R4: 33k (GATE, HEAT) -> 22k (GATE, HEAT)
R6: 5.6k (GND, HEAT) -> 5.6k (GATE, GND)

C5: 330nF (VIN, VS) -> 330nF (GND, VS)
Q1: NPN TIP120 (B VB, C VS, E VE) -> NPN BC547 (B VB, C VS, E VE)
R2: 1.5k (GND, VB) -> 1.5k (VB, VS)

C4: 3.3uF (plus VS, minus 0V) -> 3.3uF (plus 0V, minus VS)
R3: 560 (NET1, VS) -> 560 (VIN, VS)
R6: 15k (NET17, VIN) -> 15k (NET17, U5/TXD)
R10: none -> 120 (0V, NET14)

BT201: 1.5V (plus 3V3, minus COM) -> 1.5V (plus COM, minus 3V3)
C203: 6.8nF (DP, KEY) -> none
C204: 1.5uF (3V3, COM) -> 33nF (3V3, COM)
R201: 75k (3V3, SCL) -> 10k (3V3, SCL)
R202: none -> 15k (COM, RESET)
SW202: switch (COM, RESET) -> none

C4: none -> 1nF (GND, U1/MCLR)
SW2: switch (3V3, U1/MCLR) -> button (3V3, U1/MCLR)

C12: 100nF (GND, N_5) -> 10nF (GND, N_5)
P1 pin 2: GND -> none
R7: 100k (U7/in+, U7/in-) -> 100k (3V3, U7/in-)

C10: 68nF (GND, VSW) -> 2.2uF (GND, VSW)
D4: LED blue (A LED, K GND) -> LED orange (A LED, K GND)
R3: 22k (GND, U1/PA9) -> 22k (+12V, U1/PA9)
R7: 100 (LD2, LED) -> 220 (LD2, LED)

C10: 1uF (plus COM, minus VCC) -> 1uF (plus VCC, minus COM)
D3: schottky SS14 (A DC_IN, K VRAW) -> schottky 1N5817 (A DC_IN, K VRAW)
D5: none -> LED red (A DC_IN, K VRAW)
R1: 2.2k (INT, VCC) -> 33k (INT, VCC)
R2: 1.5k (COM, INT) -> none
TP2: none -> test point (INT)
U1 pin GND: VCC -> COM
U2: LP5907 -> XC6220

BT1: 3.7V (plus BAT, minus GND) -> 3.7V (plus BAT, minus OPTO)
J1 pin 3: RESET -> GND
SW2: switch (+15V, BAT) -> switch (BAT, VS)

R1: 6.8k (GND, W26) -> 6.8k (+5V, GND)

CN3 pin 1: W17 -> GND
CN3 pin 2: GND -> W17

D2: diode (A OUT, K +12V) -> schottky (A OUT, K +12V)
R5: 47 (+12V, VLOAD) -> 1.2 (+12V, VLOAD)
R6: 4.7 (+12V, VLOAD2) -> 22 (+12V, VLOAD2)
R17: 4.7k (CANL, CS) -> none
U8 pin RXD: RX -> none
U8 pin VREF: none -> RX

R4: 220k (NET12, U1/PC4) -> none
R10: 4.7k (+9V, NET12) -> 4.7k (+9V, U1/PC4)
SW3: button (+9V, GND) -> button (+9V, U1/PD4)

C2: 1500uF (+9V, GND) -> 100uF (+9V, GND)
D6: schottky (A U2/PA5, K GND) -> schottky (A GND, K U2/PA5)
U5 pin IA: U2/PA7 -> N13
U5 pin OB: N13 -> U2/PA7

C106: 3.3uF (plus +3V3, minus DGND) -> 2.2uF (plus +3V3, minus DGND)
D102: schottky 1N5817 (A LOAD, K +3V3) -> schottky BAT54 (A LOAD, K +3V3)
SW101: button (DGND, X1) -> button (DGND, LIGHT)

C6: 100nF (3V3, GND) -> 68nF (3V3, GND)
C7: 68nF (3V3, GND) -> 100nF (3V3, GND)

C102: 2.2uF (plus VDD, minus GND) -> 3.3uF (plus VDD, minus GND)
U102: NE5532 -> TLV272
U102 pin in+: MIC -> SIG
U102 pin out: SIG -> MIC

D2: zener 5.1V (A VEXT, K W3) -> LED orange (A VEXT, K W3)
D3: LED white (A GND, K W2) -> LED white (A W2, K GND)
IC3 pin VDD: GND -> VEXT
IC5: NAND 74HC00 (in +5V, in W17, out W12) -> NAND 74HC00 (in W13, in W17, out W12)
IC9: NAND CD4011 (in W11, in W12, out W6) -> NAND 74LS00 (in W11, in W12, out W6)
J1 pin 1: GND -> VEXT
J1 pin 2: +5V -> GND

..........

[Exercise aim]
Across the entries above, tally every line that includes the string "VEXT", then state only the count.

[Expected answer]
3